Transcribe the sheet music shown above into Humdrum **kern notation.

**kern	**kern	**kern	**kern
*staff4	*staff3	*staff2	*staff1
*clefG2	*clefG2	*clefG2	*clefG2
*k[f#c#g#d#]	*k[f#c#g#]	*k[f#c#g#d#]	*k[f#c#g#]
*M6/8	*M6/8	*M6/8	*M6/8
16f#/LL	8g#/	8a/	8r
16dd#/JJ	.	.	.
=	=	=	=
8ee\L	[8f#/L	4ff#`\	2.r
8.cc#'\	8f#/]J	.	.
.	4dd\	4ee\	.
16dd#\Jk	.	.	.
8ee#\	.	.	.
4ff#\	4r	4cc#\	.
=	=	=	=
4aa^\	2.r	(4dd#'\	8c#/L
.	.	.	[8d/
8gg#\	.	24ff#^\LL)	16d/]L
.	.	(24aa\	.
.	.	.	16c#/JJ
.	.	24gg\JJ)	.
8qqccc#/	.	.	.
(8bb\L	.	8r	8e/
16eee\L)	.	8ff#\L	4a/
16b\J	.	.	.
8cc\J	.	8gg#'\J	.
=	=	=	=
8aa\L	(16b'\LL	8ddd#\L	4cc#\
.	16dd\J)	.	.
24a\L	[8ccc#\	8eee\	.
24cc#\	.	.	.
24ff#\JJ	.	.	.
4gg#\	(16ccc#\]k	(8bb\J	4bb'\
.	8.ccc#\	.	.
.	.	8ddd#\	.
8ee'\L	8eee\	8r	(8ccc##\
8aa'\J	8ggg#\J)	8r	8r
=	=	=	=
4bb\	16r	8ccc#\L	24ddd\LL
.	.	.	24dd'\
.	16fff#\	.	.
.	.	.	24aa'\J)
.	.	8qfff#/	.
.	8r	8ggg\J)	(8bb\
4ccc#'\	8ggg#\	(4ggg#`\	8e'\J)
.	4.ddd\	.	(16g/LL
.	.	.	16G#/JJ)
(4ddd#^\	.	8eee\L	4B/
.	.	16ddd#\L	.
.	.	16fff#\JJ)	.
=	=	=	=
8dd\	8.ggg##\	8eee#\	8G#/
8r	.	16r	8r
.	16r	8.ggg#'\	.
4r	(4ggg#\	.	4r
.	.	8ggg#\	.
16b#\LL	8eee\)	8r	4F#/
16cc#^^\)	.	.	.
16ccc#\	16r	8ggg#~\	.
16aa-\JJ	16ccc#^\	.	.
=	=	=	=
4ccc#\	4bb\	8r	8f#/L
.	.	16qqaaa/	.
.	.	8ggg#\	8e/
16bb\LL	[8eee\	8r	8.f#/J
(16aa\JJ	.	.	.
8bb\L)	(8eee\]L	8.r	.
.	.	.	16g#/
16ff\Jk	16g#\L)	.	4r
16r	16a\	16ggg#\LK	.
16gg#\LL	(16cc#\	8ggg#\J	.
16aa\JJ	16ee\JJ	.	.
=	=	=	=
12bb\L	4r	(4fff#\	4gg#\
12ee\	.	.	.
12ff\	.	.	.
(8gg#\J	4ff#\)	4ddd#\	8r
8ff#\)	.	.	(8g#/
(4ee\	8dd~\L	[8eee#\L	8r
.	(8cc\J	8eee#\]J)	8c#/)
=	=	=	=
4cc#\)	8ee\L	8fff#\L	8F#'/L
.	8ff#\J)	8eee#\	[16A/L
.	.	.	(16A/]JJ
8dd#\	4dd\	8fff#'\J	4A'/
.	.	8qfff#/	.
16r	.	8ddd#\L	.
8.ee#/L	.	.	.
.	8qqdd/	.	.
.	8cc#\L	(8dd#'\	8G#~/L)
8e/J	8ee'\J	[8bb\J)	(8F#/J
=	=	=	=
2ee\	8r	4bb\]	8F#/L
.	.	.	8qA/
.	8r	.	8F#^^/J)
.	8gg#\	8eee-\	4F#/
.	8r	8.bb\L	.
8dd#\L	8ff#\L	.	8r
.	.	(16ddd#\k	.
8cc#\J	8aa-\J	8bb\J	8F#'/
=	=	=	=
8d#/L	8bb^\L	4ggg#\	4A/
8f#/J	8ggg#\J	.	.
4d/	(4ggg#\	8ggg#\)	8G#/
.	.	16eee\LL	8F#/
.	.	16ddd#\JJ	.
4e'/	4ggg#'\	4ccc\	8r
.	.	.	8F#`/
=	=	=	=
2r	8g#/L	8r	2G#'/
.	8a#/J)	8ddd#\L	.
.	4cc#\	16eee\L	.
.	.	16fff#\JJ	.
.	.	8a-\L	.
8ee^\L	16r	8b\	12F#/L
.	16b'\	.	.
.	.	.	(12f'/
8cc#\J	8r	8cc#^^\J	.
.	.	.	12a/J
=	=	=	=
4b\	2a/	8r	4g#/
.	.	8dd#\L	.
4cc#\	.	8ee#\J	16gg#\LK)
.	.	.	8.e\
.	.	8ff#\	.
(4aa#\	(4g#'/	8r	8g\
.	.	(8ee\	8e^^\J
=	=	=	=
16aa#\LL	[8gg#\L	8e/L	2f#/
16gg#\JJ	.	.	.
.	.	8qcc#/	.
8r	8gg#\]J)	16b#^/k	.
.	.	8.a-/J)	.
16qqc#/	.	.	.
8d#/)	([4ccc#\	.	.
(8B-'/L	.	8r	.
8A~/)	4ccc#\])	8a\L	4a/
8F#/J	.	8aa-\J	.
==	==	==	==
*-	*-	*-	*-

Work to be completed: List each line of the data above that contains the string "kern", copied in full.

Answer to this problem:
Transcribe the sheet music shown above into Humdrum **kern notation.
**kern	**kern	**kern	**kern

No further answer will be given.